◆ AIM OF THE EXERCISE ◆
Lines from the one containing "RGB1 pin GND: VIN -> GND" through the last one in the data below: write them out word for word, and only them.

[Revision comparison data]
====
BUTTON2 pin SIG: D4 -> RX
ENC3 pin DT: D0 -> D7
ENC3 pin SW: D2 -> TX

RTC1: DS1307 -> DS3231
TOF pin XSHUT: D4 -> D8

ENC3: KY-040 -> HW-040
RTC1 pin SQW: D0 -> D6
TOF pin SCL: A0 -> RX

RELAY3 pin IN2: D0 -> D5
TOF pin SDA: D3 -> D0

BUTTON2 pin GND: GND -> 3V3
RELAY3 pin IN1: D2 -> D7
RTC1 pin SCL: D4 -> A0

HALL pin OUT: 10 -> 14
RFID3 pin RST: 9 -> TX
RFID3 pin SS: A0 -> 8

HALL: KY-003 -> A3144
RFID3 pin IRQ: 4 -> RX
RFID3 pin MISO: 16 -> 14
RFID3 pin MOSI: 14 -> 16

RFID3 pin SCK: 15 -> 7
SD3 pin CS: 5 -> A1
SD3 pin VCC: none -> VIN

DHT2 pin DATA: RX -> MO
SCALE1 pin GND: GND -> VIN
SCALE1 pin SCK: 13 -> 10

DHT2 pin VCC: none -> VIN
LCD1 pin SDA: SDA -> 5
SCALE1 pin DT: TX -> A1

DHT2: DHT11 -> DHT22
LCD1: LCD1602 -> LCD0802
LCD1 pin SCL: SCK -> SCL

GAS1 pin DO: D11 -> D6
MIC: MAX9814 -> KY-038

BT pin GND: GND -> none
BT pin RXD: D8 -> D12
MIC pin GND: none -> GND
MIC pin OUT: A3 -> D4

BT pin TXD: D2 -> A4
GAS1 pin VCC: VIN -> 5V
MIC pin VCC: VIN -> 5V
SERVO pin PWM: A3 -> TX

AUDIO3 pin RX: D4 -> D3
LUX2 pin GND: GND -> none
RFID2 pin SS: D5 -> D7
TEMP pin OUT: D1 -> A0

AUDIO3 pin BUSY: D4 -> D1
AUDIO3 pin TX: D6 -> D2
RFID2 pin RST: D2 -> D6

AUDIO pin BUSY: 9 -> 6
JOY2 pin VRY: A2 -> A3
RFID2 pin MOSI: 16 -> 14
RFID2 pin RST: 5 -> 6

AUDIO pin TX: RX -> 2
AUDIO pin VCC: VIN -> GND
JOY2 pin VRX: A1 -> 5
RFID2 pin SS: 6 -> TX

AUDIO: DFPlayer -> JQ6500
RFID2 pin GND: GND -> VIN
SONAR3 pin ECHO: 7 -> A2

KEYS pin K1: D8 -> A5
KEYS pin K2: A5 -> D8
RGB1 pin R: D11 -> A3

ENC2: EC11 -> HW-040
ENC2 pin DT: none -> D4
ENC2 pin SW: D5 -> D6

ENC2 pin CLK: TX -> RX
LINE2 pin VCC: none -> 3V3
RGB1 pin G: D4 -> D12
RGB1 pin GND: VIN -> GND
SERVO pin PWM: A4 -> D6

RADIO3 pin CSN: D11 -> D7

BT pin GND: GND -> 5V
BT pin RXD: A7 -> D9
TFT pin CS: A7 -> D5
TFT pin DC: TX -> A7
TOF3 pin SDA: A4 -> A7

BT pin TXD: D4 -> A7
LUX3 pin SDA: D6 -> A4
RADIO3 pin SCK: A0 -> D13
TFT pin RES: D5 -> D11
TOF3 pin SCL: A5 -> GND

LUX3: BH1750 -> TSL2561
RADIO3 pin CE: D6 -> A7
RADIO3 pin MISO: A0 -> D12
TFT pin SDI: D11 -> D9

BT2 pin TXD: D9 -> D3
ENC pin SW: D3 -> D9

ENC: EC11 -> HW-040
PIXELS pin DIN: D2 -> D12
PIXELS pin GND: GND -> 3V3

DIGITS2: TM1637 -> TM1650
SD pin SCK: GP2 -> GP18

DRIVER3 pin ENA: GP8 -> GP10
====
◆ FINAL ANSWER ◆
RGB1 pin GND: VIN -> GND
SERVO pin PWM: A4 -> D6

RADIO3 pin CSN: D11 -> D7

BT pin GND: GND -> 5V
BT pin RXD: A7 -> D9
TFT pin CS: A7 -> D5
TFT pin DC: TX -> A7
TOF3 pin SDA: A4 -> A7

BT pin TXD: D4 -> A7
LUX3 pin SDA: D6 -> A4
RADIO3 pin SCK: A0 -> D13
TFT pin RES: D5 -> D11
TOF3 pin SCL: A5 -> GND

LUX3: BH1750 -> TSL2561
RADIO3 pin CE: D6 -> A7
RADIO3 pin MISO: A0 -> D12
TFT pin SDI: D11 -> D9

BT2 pin TXD: D9 -> D3
ENC pin SW: D3 -> D9

ENC: EC11 -> HW-040
PIXELS pin DIN: D2 -> D12
PIXELS pin GND: GND -> 3V3

DIGITS2: TM1637 -> TM1650
SD pin SCK: GP2 -> GP18

DRIVER3 pin ENA: GP8 -> GP10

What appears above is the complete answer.